Return every line of the data below that contains the string "layout", copying each one in full.
══ Extracted records ══
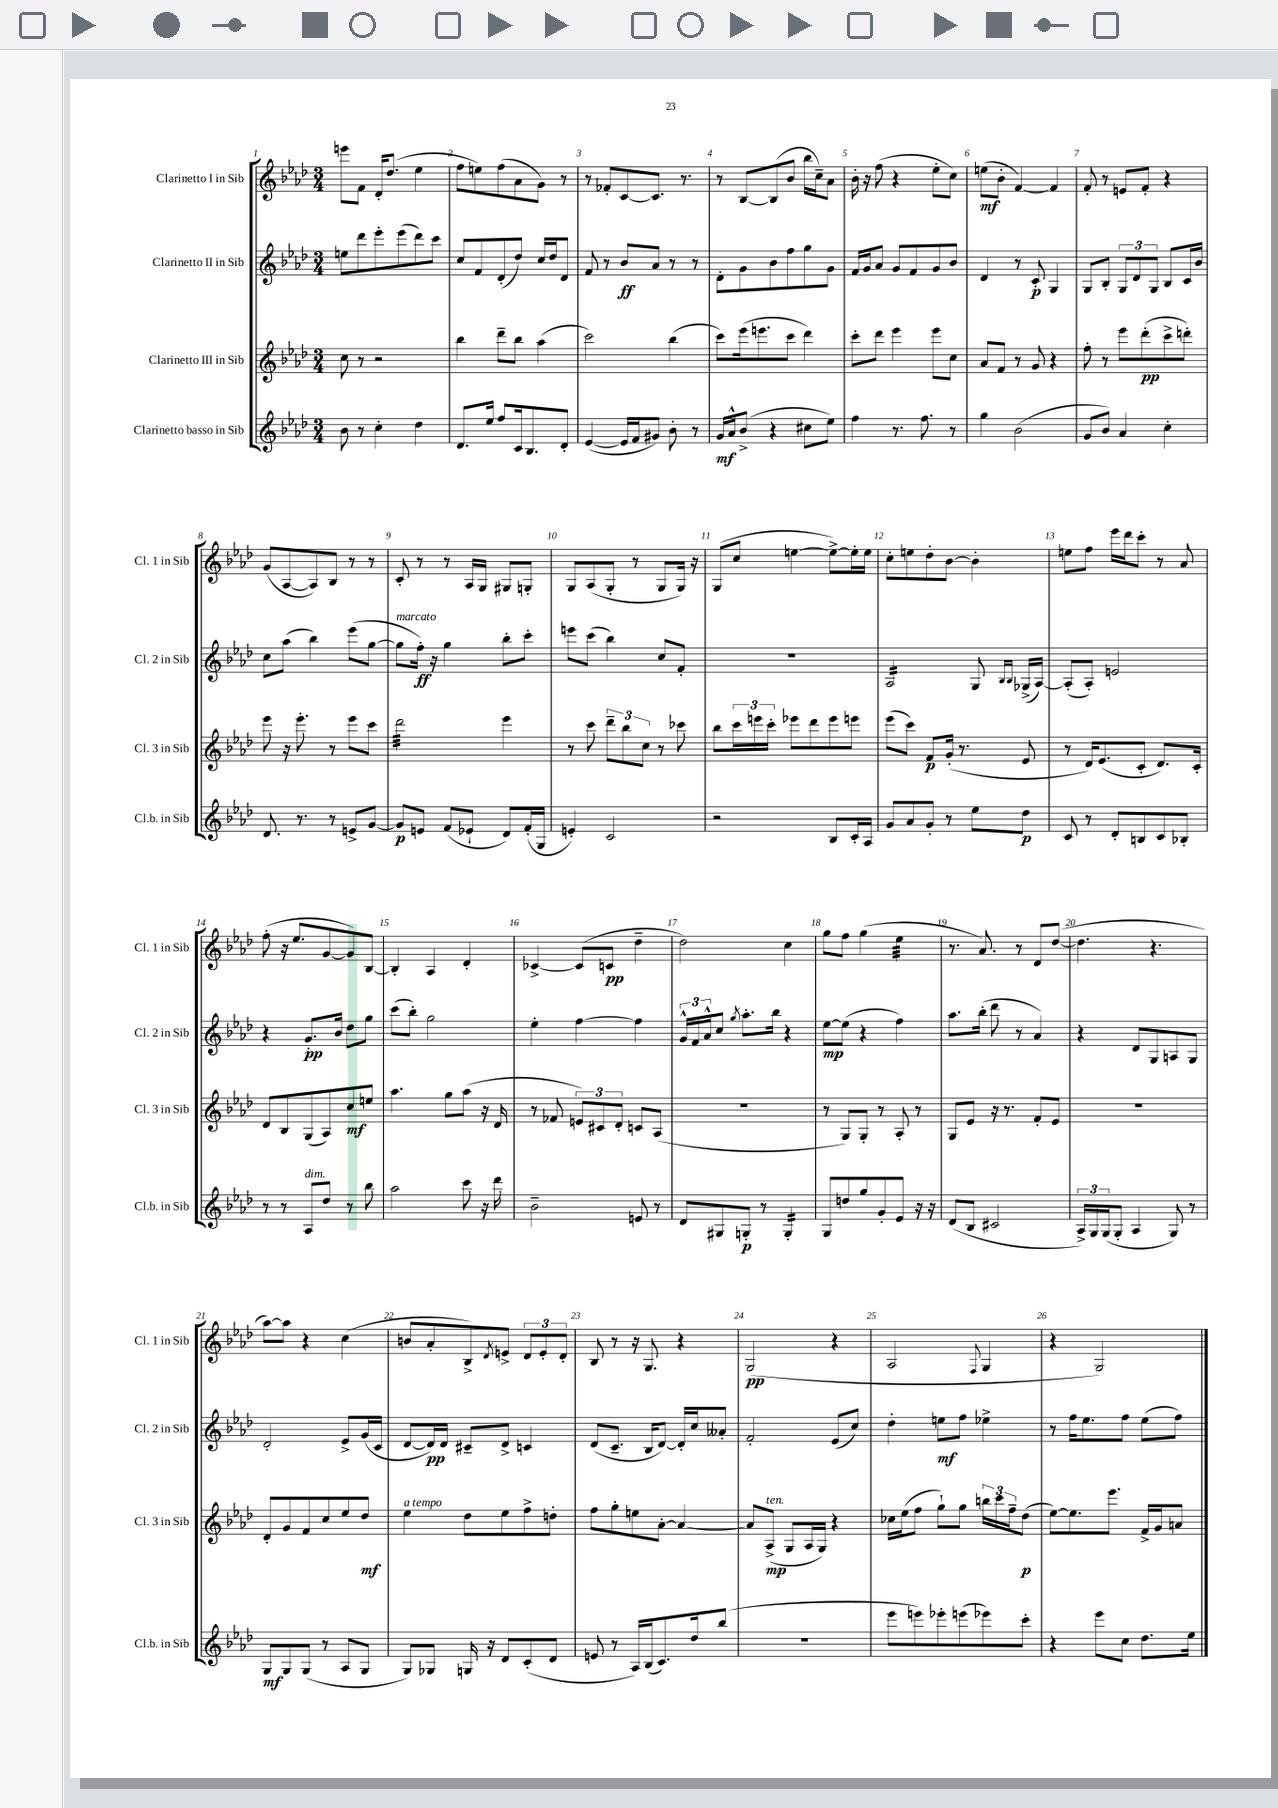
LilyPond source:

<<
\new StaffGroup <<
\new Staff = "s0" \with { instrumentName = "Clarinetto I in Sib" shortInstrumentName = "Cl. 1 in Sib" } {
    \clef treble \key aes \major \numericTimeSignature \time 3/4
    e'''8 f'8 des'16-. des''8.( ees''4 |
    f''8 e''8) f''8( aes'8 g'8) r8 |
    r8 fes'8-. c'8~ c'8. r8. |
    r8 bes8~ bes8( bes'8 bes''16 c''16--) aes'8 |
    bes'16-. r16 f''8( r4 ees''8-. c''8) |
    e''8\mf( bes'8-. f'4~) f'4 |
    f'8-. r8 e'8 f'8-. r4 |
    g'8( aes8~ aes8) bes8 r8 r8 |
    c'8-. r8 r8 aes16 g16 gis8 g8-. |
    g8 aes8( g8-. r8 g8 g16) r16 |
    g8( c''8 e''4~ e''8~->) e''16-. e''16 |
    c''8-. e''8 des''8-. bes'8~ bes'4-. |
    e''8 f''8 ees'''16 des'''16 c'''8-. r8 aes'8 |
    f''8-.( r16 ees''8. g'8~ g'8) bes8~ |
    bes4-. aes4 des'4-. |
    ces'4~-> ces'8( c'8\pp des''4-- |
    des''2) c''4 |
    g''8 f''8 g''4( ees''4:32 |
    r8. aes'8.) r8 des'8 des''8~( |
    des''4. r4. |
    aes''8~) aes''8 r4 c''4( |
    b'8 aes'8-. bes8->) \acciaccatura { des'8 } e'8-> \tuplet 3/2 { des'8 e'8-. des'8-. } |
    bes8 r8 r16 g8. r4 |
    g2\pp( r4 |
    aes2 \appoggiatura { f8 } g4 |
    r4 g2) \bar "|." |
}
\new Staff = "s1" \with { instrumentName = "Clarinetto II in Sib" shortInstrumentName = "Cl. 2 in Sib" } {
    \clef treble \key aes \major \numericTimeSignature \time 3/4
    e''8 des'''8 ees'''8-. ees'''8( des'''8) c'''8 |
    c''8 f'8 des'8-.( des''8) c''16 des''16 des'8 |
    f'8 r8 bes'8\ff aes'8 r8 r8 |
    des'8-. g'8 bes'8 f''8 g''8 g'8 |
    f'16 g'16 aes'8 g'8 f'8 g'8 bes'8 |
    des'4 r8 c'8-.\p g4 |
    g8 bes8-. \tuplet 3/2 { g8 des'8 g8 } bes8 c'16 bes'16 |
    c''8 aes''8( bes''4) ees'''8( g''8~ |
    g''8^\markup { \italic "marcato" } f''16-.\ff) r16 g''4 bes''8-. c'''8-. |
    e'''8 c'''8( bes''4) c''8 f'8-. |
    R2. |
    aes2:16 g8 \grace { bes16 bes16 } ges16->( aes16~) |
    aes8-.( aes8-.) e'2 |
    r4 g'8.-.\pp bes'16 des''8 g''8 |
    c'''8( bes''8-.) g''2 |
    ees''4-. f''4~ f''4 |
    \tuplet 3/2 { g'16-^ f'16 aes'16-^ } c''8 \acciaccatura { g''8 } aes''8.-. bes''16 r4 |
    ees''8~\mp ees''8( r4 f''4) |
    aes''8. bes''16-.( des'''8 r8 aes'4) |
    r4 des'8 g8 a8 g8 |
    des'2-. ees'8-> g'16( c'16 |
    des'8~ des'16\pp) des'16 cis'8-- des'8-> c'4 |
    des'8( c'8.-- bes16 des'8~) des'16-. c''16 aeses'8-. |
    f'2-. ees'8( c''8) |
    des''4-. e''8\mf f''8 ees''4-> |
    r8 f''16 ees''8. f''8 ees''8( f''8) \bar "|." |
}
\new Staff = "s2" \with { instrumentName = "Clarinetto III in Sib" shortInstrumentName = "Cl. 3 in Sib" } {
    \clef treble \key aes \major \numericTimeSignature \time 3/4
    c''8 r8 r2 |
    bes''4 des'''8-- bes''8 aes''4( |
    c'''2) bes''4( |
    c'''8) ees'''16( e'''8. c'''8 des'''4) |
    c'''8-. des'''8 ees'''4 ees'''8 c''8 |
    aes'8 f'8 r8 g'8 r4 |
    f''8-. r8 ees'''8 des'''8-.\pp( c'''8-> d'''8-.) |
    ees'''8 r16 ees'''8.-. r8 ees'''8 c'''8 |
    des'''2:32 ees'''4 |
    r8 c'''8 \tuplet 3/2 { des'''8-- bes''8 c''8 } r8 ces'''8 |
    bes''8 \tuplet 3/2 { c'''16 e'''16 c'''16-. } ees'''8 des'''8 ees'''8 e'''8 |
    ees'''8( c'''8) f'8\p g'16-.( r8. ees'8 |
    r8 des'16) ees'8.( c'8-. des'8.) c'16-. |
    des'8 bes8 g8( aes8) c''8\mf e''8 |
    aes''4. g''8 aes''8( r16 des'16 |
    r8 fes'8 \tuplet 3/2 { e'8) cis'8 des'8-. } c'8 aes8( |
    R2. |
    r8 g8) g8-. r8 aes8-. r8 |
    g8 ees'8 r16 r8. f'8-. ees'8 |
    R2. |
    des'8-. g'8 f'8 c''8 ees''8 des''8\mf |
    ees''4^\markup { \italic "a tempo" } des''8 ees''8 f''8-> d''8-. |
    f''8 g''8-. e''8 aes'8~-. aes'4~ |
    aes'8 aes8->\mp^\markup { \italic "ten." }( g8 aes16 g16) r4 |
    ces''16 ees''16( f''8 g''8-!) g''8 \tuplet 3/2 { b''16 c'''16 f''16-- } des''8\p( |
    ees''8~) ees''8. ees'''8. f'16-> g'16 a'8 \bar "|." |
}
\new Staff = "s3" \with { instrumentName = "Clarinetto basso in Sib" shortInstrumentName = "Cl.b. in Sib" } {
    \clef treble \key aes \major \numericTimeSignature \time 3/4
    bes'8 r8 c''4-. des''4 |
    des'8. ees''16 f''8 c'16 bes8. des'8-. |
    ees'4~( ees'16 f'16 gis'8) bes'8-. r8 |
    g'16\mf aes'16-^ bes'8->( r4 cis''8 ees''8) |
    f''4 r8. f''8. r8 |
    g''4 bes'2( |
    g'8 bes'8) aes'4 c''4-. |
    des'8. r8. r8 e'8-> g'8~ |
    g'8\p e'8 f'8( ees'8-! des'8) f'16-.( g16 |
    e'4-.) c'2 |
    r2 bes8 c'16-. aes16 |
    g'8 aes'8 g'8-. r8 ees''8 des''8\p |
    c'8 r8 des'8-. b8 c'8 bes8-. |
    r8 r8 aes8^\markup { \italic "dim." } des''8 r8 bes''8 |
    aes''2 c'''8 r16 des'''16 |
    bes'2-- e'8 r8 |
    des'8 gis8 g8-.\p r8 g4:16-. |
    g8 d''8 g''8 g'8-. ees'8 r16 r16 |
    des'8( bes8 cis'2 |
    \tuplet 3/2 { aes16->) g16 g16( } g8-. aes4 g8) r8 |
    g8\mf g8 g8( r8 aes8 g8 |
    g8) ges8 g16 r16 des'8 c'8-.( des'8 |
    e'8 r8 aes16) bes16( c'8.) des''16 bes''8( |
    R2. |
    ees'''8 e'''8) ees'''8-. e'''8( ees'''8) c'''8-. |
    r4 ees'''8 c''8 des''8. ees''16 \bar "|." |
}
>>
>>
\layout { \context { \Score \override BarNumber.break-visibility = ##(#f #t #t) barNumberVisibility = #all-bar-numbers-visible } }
═══
══ Extracted records ══
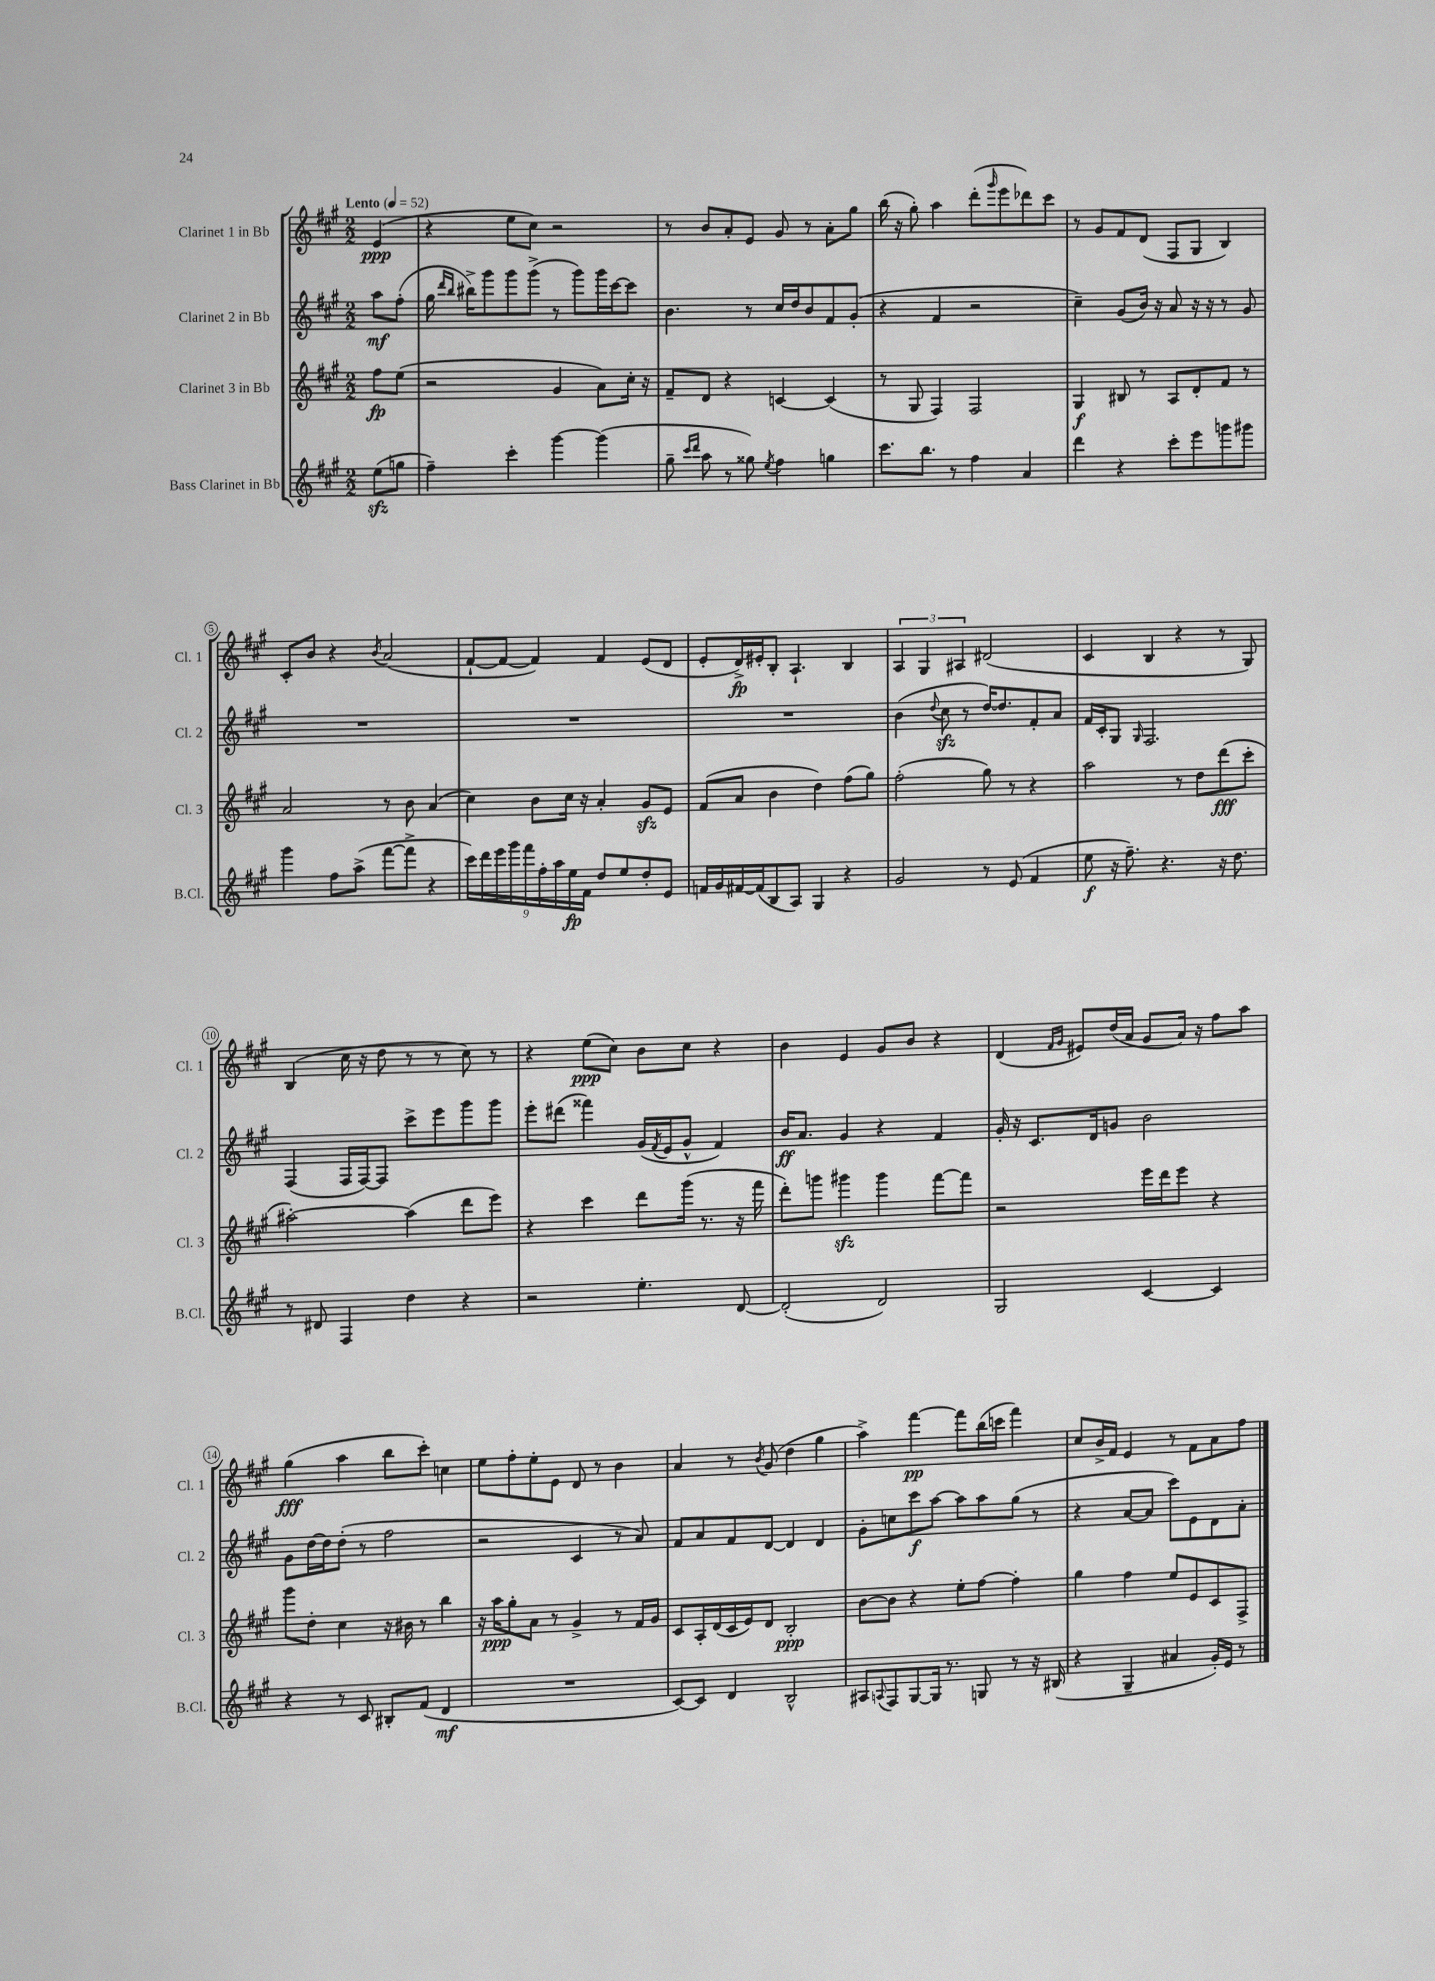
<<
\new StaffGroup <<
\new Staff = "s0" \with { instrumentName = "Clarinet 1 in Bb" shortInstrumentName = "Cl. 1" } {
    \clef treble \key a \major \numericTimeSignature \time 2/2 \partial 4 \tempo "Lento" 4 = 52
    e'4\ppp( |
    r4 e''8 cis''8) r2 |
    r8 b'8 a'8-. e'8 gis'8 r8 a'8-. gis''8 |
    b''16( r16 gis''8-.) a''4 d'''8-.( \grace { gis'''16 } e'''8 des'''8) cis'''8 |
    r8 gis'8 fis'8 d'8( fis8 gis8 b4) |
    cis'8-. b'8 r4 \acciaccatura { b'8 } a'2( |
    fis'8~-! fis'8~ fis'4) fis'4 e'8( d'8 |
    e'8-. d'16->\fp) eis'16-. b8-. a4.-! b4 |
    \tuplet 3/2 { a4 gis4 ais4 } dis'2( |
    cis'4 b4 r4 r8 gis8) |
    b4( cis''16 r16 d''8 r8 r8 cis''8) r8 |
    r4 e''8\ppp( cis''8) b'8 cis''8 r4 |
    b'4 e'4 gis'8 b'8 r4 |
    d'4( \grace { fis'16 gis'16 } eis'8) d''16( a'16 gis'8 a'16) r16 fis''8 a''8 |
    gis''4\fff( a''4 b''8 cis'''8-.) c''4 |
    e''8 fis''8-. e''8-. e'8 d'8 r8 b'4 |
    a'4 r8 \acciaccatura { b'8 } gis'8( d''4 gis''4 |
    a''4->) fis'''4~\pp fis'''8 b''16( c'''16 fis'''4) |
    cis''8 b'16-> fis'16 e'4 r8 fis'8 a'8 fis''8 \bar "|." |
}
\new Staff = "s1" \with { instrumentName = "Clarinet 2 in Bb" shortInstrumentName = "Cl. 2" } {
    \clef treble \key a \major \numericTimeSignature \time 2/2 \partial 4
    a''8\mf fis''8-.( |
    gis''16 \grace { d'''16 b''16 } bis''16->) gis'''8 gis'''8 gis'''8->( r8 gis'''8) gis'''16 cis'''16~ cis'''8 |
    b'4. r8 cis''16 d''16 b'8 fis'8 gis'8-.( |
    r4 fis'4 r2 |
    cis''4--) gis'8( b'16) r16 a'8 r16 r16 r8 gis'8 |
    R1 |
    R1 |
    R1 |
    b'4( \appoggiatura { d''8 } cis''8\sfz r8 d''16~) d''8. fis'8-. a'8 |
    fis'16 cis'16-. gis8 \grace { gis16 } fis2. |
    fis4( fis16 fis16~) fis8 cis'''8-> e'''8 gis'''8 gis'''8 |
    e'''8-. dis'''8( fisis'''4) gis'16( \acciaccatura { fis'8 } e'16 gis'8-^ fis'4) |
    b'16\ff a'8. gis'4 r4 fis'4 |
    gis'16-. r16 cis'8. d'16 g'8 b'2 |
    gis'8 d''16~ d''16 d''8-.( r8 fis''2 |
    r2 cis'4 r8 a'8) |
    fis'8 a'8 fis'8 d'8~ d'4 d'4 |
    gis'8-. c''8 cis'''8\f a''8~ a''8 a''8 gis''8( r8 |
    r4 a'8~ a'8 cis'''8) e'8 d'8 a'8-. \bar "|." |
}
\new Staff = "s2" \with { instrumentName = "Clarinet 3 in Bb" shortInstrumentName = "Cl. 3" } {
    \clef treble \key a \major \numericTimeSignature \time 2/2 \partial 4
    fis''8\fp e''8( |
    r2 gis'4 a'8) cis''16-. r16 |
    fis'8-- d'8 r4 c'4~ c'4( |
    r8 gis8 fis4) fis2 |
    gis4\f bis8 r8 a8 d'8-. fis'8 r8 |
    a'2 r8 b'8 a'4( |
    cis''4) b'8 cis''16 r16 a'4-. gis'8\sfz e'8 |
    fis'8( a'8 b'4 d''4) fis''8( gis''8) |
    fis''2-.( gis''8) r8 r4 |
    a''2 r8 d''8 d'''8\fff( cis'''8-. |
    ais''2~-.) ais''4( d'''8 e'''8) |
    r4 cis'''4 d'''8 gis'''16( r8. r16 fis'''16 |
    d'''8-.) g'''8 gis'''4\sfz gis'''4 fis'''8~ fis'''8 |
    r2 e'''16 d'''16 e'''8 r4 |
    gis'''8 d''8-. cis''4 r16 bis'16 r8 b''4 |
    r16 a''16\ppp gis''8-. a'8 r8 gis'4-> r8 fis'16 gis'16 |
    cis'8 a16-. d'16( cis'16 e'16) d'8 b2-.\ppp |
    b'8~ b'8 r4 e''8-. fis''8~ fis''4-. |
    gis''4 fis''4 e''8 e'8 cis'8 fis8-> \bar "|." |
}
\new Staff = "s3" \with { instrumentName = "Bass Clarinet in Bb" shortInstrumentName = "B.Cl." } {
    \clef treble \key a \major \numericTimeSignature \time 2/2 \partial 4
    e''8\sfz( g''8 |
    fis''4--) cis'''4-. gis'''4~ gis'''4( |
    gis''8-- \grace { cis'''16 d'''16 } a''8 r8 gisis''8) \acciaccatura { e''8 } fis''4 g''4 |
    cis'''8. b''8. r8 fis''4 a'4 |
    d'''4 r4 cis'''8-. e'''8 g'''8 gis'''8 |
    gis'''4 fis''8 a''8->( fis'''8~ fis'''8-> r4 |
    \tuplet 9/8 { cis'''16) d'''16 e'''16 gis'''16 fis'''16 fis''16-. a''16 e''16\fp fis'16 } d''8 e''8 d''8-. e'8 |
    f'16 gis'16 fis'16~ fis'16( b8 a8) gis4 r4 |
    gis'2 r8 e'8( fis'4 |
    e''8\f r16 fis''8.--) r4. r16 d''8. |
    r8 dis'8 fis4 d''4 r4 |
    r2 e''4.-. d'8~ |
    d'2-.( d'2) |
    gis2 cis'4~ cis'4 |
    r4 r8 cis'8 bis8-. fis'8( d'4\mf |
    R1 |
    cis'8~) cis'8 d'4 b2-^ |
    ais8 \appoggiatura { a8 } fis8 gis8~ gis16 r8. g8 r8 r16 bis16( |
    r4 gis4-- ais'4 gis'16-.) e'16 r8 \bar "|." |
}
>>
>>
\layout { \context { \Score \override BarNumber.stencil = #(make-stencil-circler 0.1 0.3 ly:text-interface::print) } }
═══
Solution to the exercise:
\layout { \context { \Score \override BarNumber.break-visibility = ##(#f #t #t) barNumberVisibility = #all-bar-numbers-visible } }
\layout { \context { \Score \override BarNumber.stencil = #(make-stencil-circler 0.1 0.3 ly:text-interface::print) } }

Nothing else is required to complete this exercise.